## What to work on:
Report how many lines of the records below contain the string "mordent", giving only the number.

== Material for this exercise

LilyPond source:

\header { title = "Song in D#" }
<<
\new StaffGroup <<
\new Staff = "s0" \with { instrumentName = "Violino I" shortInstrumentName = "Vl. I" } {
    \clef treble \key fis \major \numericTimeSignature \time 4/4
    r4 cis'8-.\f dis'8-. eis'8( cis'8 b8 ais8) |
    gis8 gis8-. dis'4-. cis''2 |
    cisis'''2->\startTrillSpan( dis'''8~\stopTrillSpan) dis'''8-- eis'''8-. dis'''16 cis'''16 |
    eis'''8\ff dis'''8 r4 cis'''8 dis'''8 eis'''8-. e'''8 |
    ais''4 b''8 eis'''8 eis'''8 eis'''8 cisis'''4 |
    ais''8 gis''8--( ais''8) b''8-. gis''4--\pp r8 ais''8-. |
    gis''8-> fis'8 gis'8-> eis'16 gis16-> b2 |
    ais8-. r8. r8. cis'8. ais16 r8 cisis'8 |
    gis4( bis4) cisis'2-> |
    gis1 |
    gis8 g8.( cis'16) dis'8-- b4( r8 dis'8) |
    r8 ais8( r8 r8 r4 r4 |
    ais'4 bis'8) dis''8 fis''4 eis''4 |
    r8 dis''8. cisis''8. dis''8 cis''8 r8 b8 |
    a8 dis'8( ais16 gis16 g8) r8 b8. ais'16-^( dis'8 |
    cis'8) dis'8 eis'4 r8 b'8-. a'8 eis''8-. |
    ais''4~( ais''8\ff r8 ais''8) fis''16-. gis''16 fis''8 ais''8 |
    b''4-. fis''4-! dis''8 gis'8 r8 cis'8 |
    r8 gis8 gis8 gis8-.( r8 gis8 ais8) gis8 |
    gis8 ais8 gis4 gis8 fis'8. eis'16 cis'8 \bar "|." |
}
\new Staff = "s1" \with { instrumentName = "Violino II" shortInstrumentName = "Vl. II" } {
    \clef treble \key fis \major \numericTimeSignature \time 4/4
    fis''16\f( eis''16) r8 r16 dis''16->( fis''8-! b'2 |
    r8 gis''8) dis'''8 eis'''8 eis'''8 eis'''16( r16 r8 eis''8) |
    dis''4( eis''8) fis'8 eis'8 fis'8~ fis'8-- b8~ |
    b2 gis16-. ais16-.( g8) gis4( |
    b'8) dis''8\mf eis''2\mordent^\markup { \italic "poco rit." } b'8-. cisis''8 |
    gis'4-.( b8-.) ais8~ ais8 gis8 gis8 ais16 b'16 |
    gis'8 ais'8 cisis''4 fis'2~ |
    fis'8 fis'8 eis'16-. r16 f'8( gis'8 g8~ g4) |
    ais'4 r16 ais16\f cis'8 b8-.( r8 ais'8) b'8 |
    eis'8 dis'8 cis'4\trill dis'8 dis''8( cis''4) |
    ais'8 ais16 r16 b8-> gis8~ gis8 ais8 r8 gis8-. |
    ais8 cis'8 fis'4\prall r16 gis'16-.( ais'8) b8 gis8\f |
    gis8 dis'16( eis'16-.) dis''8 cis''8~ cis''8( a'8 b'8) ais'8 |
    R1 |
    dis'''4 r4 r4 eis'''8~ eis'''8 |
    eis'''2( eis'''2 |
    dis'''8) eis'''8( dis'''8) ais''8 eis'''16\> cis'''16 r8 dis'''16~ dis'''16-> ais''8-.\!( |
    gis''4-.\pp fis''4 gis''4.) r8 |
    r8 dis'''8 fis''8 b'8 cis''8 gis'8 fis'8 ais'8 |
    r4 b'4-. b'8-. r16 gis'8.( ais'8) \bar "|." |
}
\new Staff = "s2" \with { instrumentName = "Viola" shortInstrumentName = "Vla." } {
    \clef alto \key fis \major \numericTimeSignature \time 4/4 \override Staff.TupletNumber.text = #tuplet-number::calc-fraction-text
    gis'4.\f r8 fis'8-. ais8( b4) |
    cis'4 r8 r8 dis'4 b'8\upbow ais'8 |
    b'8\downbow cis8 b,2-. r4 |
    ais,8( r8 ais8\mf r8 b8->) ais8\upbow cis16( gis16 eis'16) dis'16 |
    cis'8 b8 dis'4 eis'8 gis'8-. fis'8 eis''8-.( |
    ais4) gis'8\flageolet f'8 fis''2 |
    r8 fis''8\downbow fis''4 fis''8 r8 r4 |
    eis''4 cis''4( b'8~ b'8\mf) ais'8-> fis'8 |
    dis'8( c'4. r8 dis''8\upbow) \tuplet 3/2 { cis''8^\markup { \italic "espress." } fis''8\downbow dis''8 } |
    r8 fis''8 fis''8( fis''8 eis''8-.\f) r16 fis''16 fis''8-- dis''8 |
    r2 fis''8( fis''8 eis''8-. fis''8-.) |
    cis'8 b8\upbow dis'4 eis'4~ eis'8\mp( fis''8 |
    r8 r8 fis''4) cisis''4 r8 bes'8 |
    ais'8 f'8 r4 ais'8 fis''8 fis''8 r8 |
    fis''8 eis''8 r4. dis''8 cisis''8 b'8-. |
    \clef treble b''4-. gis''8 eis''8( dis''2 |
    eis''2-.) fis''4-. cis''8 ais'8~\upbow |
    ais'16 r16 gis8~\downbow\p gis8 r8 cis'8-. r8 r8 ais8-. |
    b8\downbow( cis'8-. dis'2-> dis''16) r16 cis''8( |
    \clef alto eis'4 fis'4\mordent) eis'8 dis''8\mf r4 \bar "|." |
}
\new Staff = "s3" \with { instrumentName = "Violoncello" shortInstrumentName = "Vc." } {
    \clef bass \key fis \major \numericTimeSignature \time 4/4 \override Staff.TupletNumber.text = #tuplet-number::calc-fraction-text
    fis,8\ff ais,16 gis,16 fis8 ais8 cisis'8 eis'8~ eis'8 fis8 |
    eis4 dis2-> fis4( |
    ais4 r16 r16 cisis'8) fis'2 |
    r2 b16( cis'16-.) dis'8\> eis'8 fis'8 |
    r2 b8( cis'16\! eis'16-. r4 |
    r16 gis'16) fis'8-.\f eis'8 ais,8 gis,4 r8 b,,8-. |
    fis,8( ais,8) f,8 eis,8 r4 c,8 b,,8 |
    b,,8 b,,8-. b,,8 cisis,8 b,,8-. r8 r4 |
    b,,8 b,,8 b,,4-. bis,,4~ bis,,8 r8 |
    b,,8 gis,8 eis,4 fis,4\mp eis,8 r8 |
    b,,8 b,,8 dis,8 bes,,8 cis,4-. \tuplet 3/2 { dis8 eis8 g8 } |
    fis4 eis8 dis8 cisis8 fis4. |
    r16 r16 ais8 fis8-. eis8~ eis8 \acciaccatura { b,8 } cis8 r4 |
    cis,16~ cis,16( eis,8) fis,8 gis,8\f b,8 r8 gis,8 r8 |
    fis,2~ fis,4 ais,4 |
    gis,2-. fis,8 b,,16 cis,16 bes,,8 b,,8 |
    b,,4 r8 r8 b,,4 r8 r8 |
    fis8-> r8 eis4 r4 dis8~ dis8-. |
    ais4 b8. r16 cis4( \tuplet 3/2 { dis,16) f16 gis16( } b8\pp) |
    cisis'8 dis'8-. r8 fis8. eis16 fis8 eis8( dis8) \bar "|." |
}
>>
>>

====

## Full output:
2